[Document version comparisons]
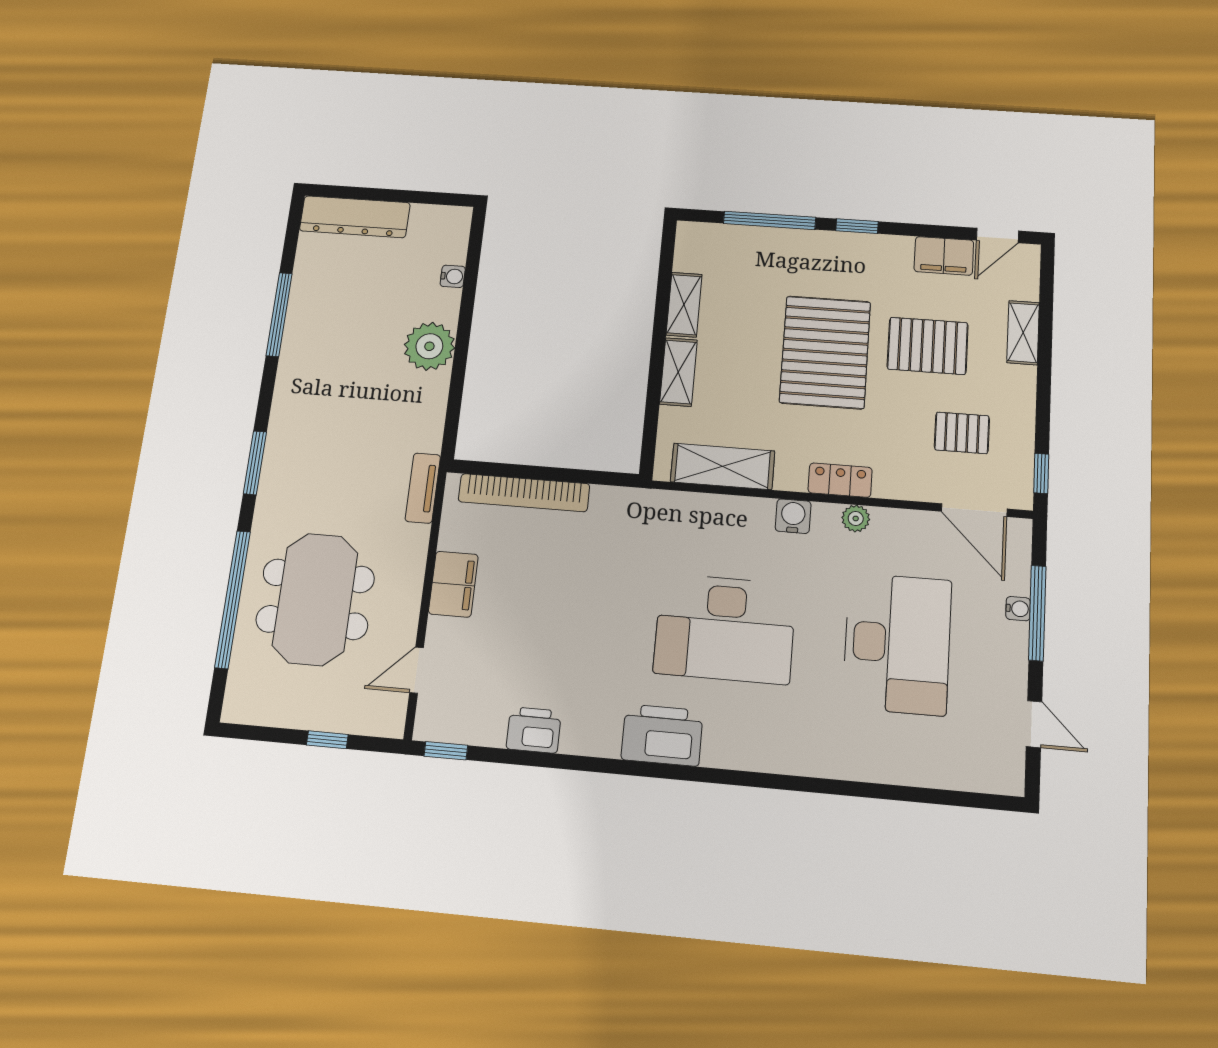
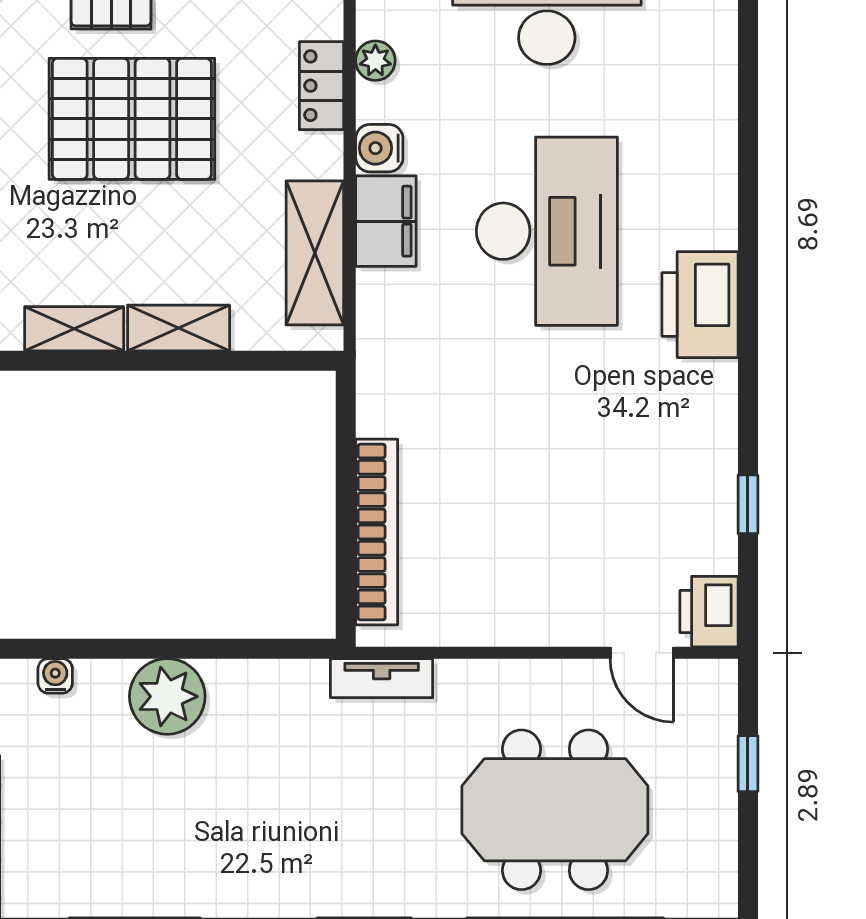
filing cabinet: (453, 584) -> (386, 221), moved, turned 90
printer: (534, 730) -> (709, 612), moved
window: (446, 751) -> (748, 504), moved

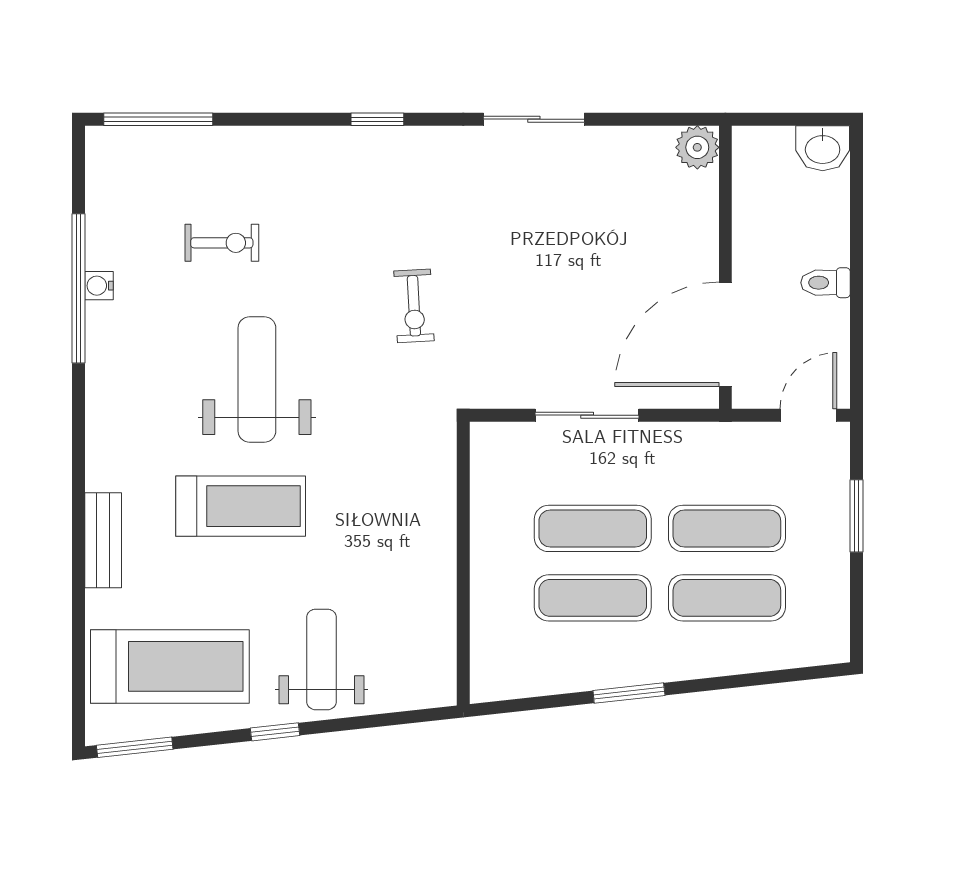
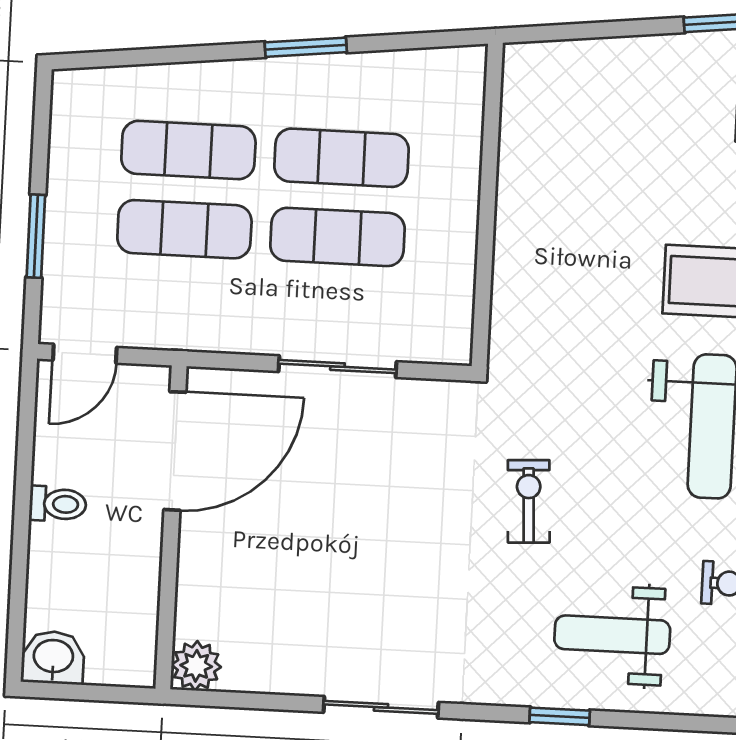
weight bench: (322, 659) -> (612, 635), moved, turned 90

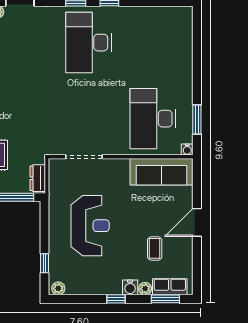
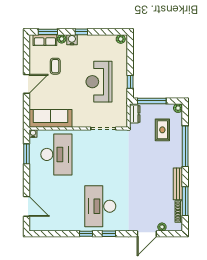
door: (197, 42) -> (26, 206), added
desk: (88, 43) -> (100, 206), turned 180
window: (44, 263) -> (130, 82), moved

REQUIREMENT:
In the copy, include every record exactly and no pictures.

WRITTEN RESPONSE:
filing cabinet: (453, 584) -> (386, 221), moved, turned 90
printer: (534, 730) -> (709, 612), moved
window: (446, 751) -> (748, 504), moved

weight bench: (322, 659) -> (612, 635), moved, turned 90

door: (197, 42) -> (26, 206), added
desk: (88, 43) -> (100, 206), turned 180
window: (44, 263) -> (130, 82), moved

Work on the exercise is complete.